WHAT THE TASK ASKS ▸
Transcribe only what runs from the line containing "U102 pin P1.5: none -> REV" through the final line below, exactly, and leave every picture out.

(Records excerpted from a collection)
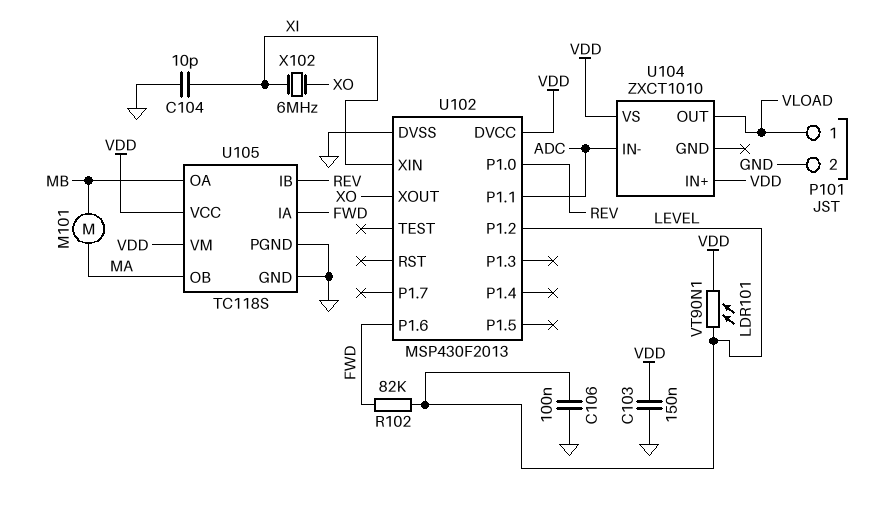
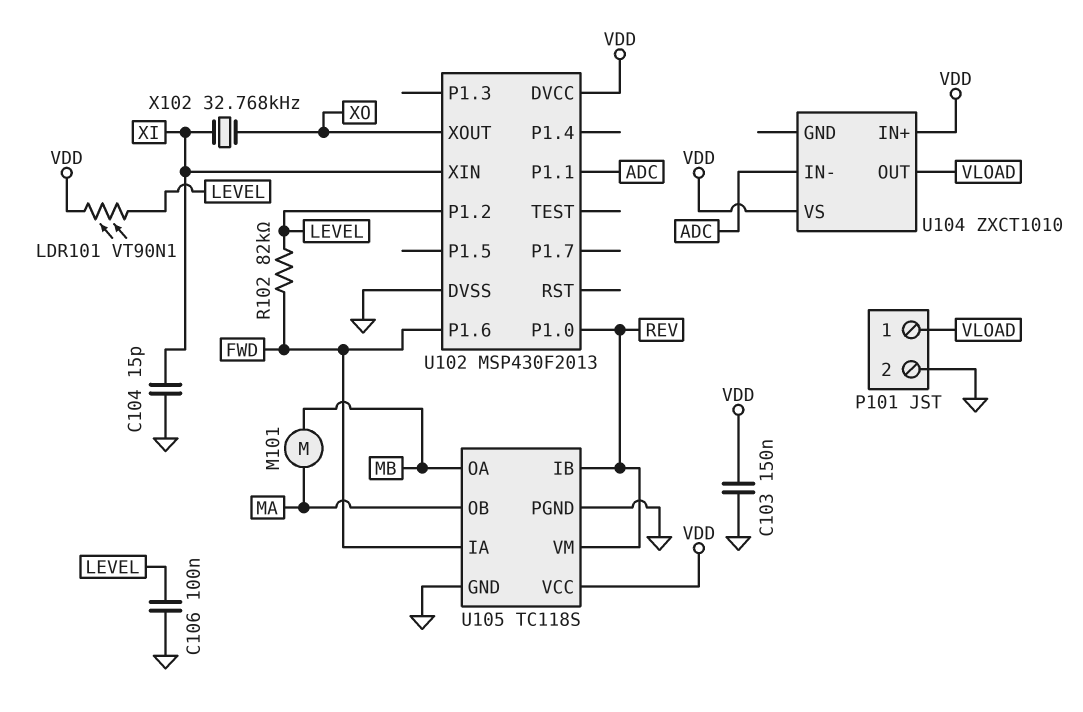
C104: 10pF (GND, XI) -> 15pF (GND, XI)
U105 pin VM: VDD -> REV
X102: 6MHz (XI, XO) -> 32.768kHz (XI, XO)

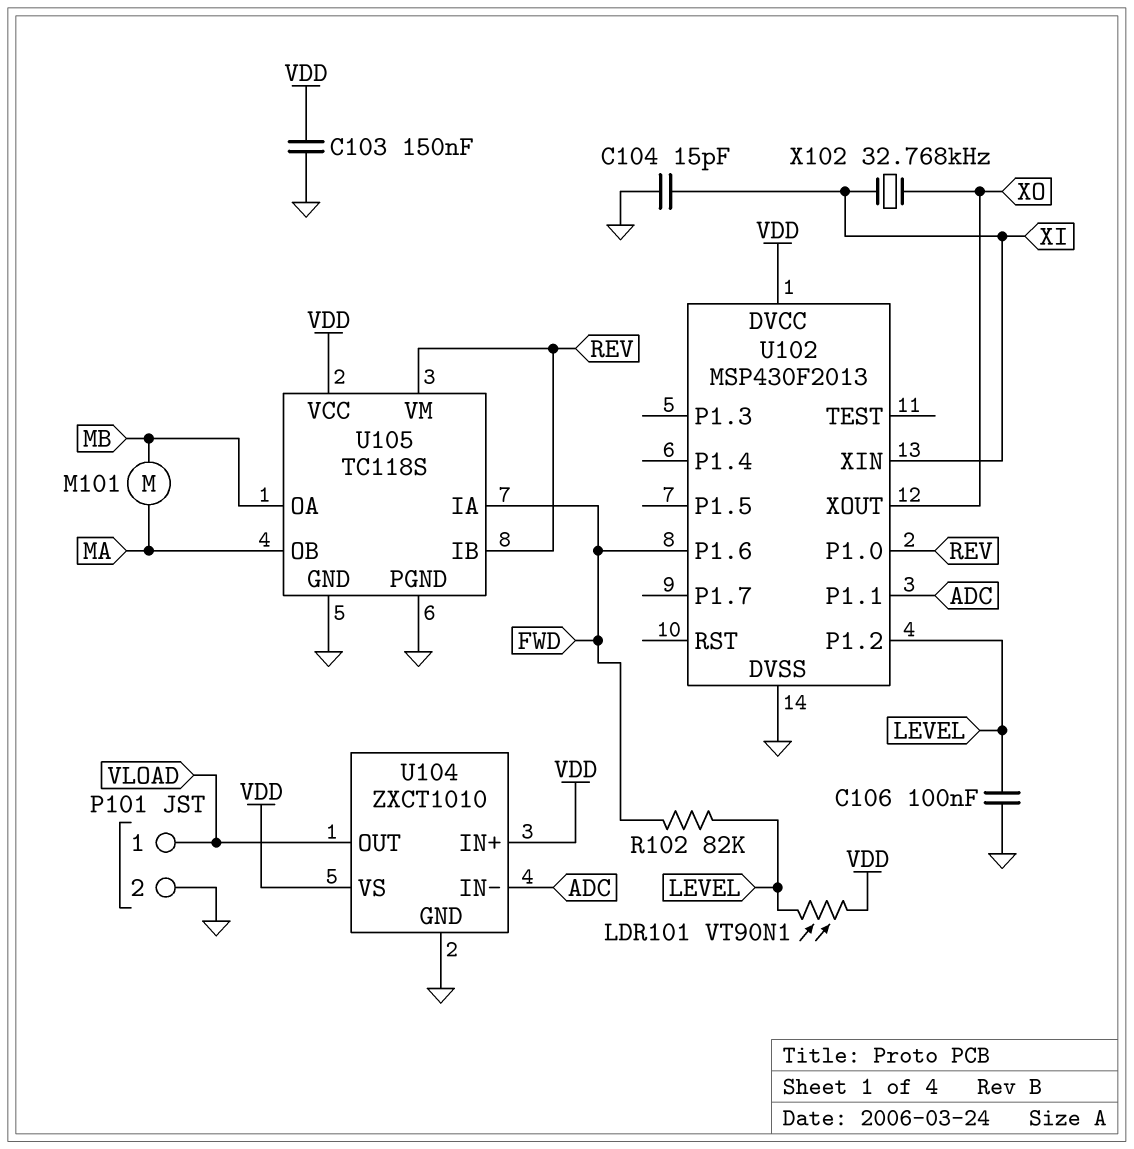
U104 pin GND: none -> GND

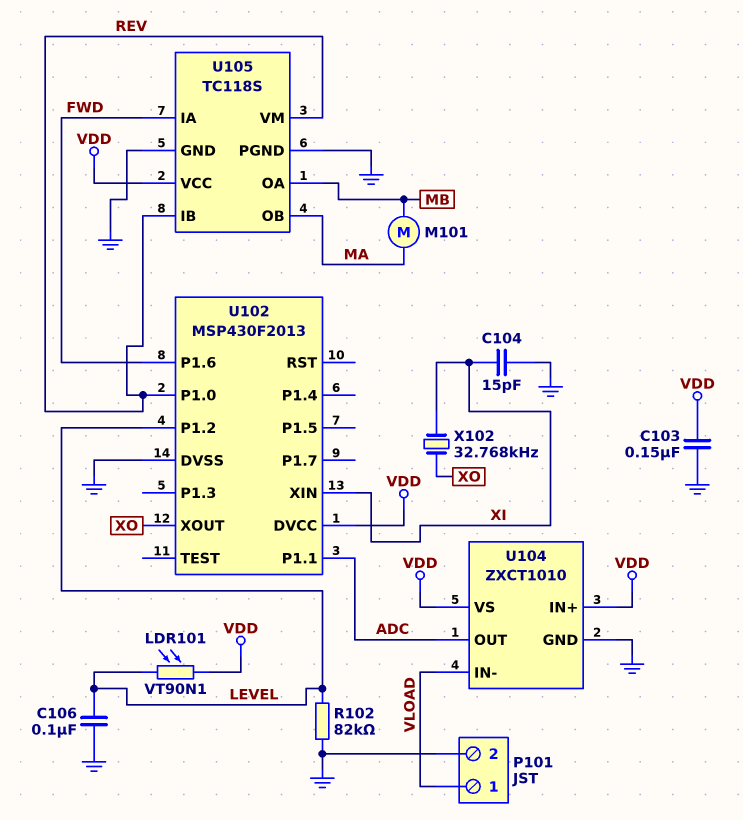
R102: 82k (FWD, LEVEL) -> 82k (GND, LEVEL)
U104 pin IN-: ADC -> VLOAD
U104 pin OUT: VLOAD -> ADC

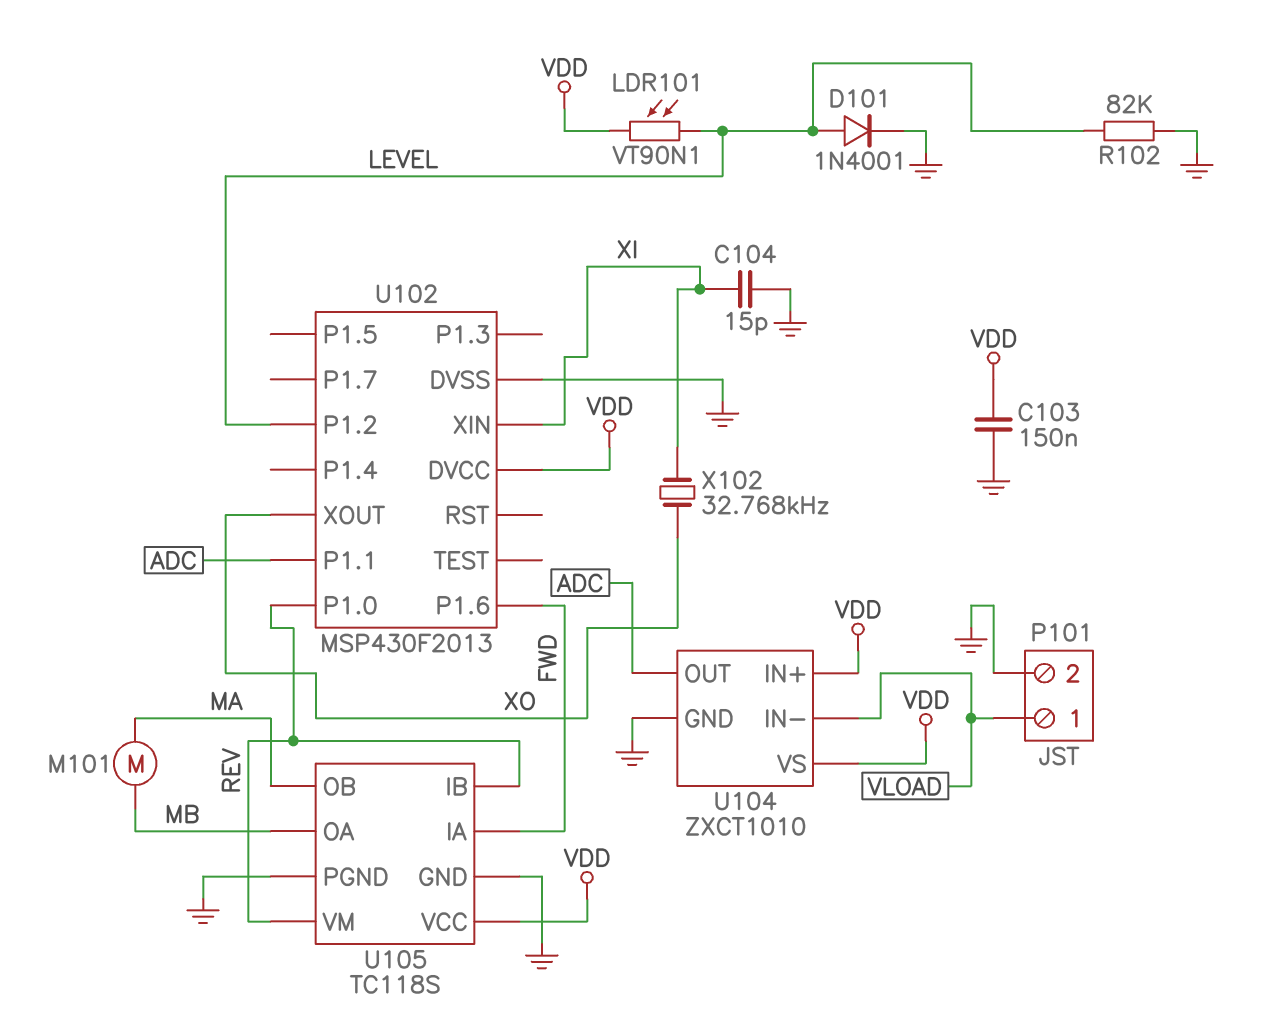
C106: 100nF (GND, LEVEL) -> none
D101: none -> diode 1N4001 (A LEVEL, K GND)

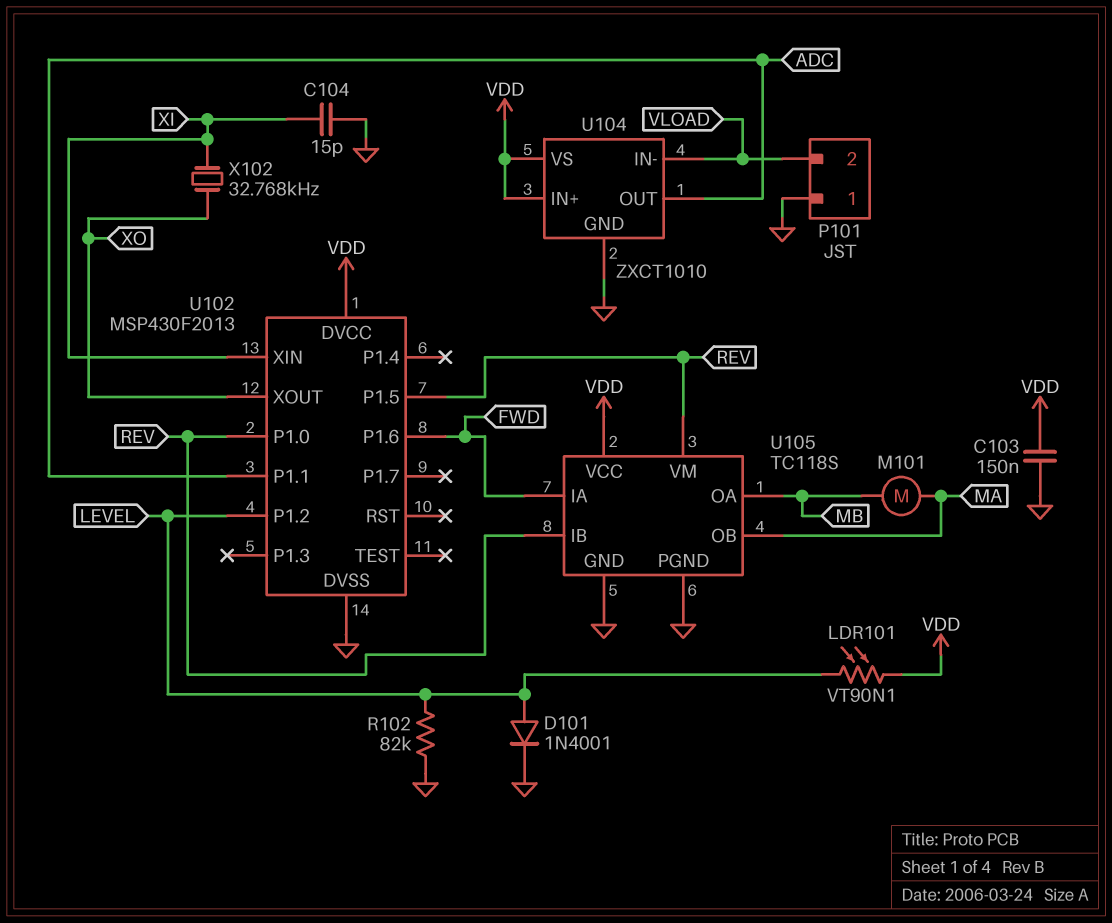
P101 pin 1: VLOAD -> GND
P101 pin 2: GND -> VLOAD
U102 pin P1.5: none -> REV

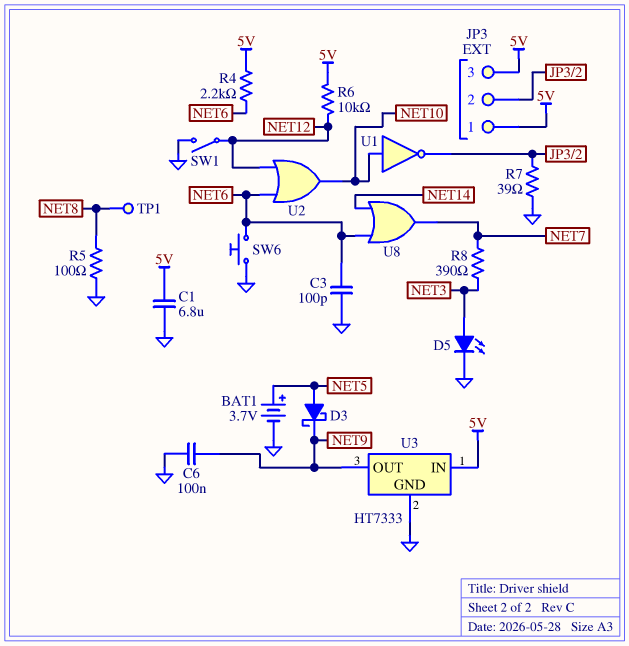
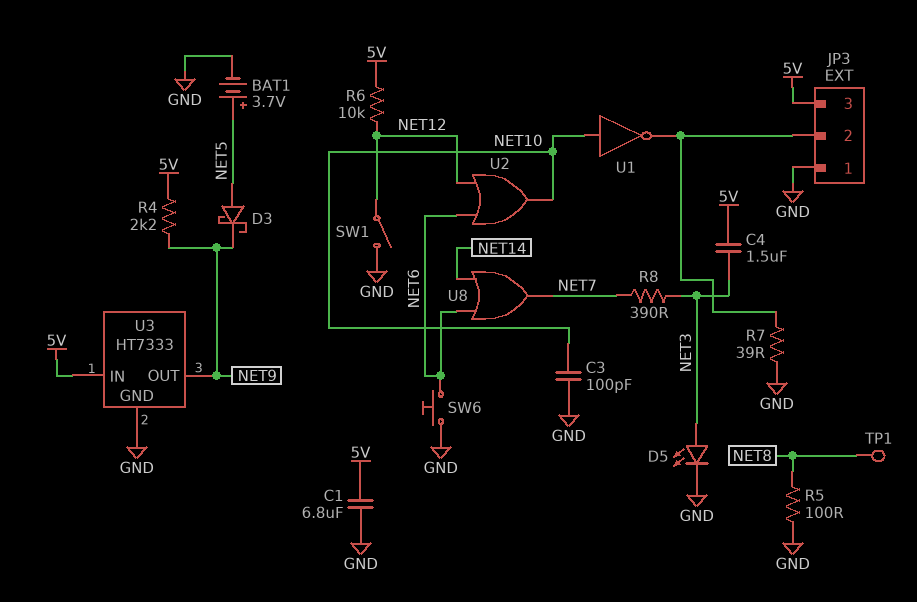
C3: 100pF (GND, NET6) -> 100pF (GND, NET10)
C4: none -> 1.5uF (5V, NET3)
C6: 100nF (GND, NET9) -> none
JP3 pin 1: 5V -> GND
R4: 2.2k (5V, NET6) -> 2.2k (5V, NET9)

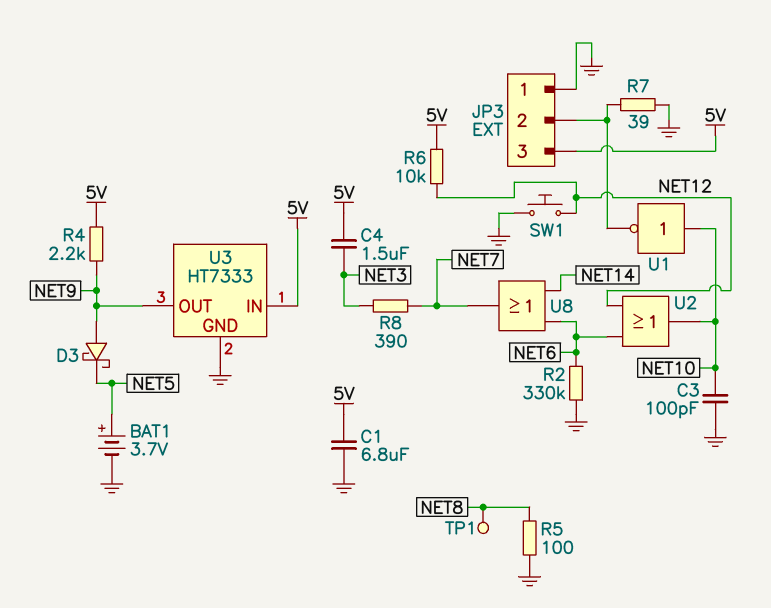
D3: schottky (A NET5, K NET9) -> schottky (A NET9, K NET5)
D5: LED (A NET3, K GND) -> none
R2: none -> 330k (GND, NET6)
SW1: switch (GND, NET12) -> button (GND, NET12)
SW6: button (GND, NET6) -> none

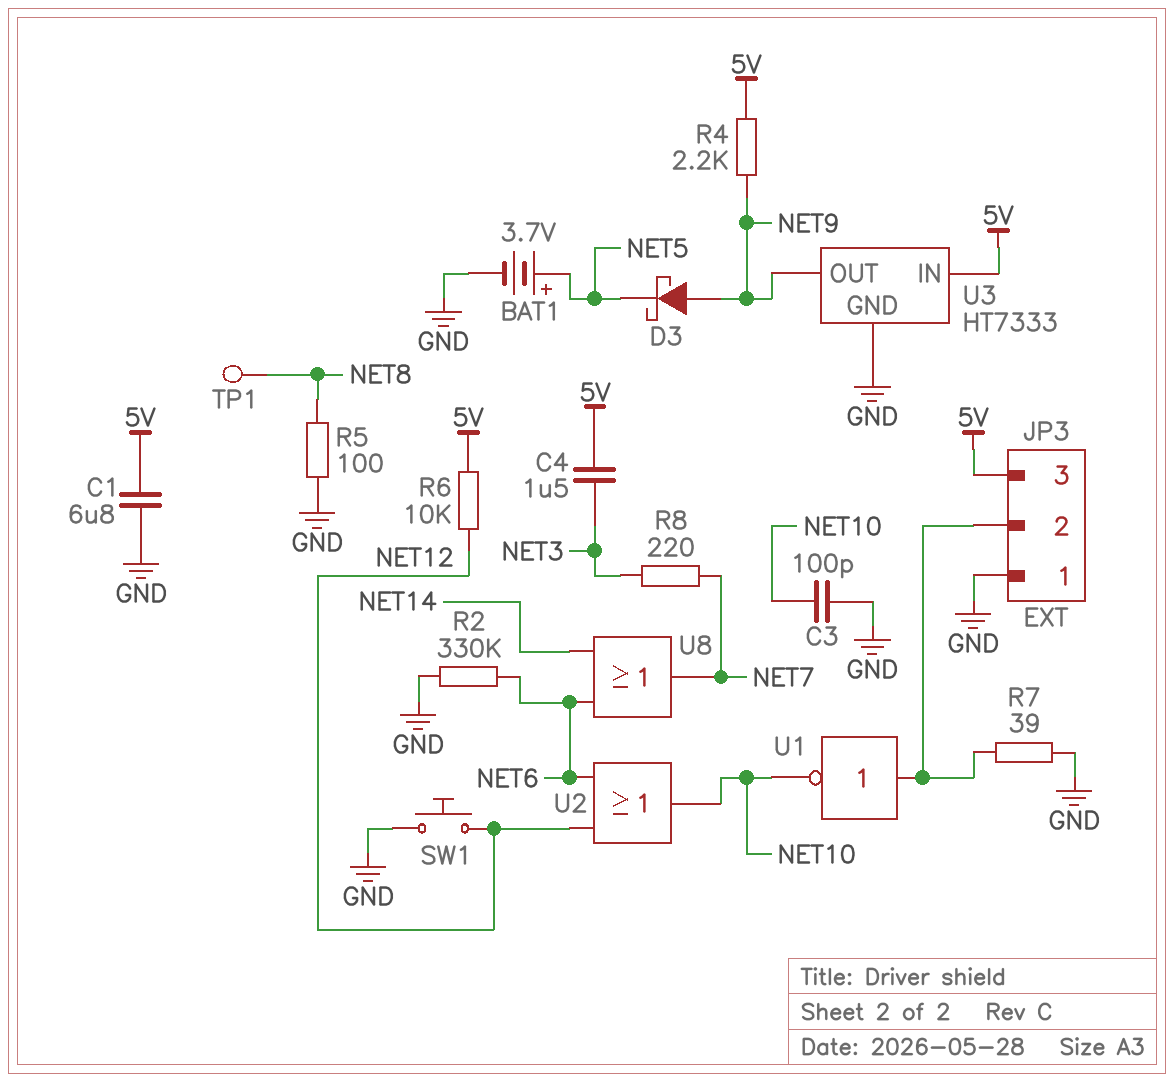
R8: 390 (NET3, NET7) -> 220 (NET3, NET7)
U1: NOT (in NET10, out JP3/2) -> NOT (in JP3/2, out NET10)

ANSWER SECTION ▸
U102 pin P1.5: none -> REV

C3: 100pF (GND, NET6) -> 100pF (GND, NET10)
C4: none -> 1.5uF (5V, NET3)
C6: 100nF (GND, NET9) -> none
JP3 pin 1: 5V -> GND
R4: 2.2k (5V, NET6) -> 2.2k (5V, NET9)

D3: schottky (A NET5, K NET9) -> schottky (A NET9, K NET5)
D5: LED (A NET3, K GND) -> none
R2: none -> 330k (GND, NET6)
SW1: switch (GND, NET12) -> button (GND, NET12)
SW6: button (GND, NET6) -> none

R8: 390 (NET3, NET7) -> 220 (NET3, NET7)
U1: NOT (in NET10, out JP3/2) -> NOT (in JP3/2, out NET10)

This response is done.